-- MATERIAL SHOWN --
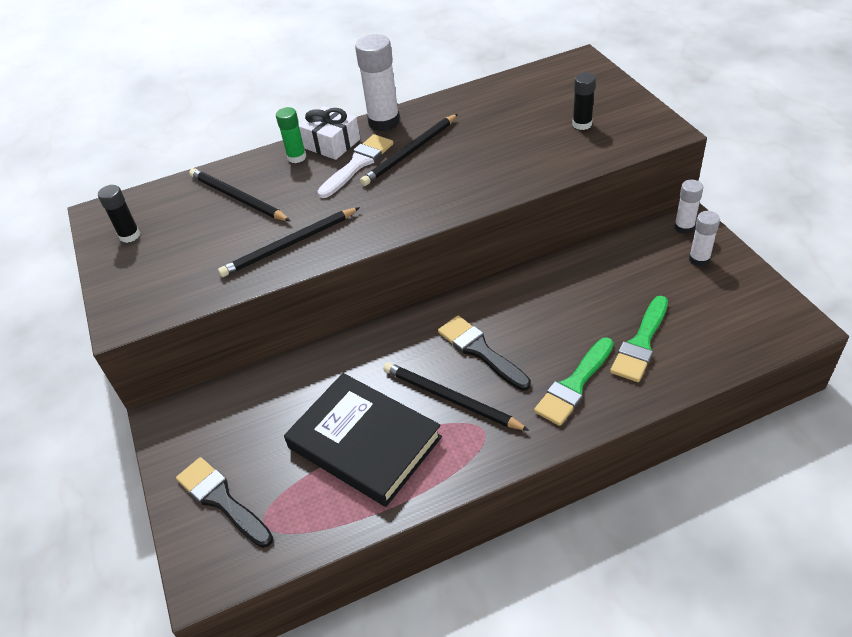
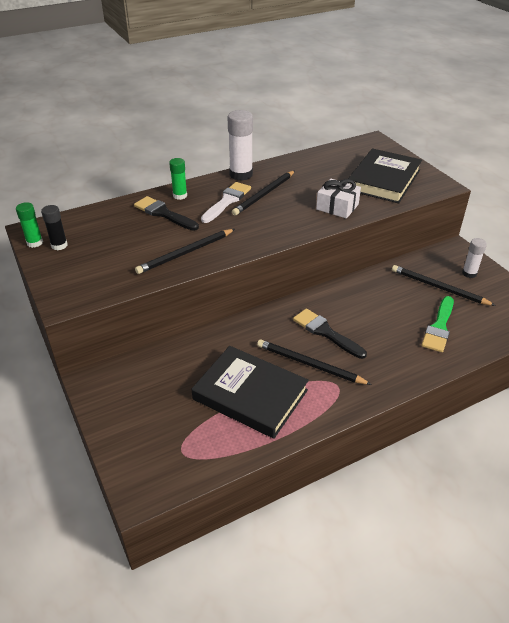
camera: 10 degrees left, 5 degrees down
black brush [176,457,273,548] -> black brush moved to [134,196,199,231]
black pencil [189,168,291,221] -> black pencil moved to [392,265,496,306]
white gift [299,106,360,160] -> white gift moved to [316,179,361,219]
green brush [534,337,614,426] -> none
black glue stick [572,73,596,130] -> black book [347,148,422,203]
white glue stick [674,180,703,234] -> none
none -> green glue stick [16,202,43,248]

-- WHAT THE TASK REQUIRES --
Look above for the line containing "green brush [534,337,614,426] -> none". From there to the final line of the entries, repeat every line exactly.

-- ANSWER BOX --
green brush [534,337,614,426] -> none
black glue stick [572,73,596,130] -> black book [347,148,422,203]
white glue stick [674,180,703,234] -> none
none -> green glue stick [16,202,43,248]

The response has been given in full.